[Task brief] Gather every line in the records below that contains the string "kern", and copy each of those lines out in full.

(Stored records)
________________
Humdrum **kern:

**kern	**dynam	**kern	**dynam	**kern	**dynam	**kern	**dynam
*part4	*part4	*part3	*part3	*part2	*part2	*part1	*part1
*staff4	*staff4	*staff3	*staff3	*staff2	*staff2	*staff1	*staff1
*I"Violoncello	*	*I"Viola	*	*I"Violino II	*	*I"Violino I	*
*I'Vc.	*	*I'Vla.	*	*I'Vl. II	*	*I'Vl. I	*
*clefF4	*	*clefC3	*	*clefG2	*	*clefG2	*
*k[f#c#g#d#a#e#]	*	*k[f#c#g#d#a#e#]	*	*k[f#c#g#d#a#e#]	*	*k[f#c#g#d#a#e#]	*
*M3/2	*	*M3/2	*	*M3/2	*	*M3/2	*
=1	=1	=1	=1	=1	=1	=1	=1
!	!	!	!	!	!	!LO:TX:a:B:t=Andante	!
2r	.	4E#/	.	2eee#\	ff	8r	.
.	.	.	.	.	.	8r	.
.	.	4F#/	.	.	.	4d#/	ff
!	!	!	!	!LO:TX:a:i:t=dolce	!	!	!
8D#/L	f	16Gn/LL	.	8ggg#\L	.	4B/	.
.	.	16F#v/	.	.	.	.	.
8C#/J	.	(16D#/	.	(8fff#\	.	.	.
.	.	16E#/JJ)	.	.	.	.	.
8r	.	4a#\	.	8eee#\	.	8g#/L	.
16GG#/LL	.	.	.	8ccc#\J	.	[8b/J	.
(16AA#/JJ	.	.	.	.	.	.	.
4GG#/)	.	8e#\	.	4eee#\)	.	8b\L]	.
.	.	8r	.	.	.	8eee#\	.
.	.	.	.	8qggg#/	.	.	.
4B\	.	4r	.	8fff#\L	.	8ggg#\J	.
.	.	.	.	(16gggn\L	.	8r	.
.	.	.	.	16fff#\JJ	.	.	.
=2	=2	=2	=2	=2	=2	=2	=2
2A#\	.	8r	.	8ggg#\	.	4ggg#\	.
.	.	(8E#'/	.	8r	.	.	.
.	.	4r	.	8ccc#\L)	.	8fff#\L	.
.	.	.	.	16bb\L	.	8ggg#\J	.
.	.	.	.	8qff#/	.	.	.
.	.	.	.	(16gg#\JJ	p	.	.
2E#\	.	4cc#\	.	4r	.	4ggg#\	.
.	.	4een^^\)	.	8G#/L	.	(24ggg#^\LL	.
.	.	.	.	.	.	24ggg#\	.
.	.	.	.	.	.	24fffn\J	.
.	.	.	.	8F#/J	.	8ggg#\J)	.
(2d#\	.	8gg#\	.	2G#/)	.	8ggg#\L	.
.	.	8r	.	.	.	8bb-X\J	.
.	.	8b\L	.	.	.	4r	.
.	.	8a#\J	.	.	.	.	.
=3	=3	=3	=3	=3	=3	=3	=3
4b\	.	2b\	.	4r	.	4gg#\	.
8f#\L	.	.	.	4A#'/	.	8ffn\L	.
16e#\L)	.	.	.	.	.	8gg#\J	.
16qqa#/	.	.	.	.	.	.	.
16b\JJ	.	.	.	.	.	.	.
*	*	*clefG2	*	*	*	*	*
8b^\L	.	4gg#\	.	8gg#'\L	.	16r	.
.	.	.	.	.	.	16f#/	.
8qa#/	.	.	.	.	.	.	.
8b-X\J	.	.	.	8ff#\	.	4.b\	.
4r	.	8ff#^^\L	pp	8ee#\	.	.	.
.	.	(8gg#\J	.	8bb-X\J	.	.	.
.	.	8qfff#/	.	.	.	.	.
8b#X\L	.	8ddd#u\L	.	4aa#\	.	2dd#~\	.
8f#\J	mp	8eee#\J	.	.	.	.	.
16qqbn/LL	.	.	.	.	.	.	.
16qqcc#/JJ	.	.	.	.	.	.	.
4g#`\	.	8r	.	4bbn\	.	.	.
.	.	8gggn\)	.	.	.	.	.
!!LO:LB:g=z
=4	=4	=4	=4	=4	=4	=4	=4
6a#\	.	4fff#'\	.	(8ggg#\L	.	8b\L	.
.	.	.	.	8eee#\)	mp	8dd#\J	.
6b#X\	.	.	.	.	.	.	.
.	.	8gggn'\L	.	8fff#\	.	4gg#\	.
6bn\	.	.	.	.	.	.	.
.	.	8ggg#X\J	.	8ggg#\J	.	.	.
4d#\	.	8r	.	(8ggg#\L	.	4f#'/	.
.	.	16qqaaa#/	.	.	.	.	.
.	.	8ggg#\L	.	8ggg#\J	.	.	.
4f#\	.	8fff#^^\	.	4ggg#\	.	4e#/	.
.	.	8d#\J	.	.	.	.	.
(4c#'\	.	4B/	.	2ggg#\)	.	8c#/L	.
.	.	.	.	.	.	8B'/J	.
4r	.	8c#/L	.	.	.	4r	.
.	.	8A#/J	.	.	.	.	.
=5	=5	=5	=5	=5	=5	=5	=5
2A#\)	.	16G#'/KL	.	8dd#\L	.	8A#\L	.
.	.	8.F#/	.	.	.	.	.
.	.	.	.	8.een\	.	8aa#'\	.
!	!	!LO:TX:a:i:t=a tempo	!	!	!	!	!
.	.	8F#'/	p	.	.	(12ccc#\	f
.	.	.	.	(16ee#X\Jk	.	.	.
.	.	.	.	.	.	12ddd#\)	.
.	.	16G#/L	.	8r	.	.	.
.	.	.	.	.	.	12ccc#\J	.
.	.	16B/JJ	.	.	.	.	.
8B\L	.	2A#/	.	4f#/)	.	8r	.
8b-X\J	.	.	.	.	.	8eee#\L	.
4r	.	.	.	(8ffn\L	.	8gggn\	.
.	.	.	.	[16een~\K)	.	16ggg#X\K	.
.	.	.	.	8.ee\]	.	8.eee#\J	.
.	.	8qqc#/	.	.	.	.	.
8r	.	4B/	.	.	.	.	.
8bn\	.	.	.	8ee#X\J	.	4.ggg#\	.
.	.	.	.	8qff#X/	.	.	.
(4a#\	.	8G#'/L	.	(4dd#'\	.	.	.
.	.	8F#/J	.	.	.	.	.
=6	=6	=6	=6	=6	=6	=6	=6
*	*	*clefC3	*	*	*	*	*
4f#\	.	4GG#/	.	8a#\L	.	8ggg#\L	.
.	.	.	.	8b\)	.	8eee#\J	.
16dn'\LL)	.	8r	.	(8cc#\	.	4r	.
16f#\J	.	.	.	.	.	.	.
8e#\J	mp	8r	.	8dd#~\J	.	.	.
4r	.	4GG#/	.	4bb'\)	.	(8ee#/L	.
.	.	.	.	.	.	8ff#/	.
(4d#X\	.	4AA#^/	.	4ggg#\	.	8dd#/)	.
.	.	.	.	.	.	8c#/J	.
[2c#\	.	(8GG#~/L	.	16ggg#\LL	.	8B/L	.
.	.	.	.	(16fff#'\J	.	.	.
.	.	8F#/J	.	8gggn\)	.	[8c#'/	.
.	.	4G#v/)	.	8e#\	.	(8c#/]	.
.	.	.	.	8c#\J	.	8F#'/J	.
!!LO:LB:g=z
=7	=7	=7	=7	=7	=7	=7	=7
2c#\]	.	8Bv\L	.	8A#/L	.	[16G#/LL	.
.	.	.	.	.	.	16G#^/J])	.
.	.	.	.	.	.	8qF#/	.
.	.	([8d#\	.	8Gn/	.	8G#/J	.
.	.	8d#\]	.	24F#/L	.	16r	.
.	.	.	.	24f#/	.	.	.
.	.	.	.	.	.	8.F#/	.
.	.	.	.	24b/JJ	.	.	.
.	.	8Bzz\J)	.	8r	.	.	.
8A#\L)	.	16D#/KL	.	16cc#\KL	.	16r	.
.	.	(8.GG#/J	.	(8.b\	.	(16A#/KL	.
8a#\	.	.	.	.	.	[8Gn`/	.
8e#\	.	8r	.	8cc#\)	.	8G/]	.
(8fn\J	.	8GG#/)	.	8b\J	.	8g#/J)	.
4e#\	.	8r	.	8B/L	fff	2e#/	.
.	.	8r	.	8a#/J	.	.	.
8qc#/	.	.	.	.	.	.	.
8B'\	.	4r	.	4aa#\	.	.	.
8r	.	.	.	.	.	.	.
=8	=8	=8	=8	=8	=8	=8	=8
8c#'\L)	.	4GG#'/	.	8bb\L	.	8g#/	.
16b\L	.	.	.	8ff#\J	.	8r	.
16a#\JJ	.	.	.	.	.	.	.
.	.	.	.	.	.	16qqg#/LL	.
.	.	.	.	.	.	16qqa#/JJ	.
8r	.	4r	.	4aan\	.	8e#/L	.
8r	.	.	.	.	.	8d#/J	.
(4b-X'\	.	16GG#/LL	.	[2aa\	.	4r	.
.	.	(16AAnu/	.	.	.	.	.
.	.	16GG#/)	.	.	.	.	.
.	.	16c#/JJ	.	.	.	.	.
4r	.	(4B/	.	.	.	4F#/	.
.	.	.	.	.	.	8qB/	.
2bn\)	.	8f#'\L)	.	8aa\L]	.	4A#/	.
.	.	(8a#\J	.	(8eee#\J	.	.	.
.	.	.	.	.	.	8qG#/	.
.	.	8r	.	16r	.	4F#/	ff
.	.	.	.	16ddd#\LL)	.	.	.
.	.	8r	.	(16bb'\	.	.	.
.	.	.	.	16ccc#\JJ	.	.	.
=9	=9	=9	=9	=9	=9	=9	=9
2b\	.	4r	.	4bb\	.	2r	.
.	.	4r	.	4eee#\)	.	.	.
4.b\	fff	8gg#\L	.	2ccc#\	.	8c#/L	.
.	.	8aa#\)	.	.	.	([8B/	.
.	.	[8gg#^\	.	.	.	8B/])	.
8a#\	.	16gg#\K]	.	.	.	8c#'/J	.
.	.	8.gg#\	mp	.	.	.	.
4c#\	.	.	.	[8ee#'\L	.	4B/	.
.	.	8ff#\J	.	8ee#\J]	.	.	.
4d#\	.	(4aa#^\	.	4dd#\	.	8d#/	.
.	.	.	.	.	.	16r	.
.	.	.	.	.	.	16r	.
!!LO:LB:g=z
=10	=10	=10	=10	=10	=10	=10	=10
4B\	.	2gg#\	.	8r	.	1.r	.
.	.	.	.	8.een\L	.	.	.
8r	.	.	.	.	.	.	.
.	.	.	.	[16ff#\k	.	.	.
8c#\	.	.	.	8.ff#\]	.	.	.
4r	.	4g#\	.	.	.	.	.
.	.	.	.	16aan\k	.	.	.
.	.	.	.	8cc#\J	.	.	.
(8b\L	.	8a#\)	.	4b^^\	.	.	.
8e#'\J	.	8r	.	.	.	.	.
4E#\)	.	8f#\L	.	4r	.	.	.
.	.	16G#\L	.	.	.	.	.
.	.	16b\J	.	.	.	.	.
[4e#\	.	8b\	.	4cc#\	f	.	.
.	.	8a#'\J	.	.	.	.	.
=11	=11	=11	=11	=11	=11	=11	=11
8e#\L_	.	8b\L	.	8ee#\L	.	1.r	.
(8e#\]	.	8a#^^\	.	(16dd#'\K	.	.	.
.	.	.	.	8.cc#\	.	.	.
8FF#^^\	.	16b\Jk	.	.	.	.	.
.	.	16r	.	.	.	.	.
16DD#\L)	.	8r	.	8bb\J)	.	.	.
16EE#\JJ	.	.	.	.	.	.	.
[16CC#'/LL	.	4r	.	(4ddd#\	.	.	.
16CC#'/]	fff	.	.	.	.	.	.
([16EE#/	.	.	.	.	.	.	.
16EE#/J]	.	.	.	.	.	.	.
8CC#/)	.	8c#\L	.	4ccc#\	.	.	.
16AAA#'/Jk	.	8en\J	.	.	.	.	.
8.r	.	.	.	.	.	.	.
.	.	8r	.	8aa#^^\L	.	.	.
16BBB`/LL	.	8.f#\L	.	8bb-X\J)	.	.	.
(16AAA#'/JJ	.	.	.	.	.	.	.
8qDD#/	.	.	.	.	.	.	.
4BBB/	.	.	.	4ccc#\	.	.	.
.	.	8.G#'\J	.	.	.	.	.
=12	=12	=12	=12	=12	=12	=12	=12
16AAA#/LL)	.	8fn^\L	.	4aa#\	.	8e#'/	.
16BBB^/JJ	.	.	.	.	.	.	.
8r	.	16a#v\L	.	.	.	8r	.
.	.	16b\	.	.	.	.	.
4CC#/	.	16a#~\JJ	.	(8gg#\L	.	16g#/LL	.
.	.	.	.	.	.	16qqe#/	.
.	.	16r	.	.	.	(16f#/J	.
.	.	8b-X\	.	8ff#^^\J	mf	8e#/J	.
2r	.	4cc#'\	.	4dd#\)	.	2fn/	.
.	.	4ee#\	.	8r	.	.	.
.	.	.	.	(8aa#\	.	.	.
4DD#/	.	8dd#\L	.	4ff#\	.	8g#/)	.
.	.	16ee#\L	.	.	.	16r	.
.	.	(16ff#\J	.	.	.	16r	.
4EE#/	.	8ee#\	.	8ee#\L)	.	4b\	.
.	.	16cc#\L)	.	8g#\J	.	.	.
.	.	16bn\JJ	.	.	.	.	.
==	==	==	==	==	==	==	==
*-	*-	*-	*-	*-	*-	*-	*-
________________
[Correct result]
Humdrum **kern:
**kern	**dynam	**kern	**dynam	**kern	**dynam	**kern	**dynam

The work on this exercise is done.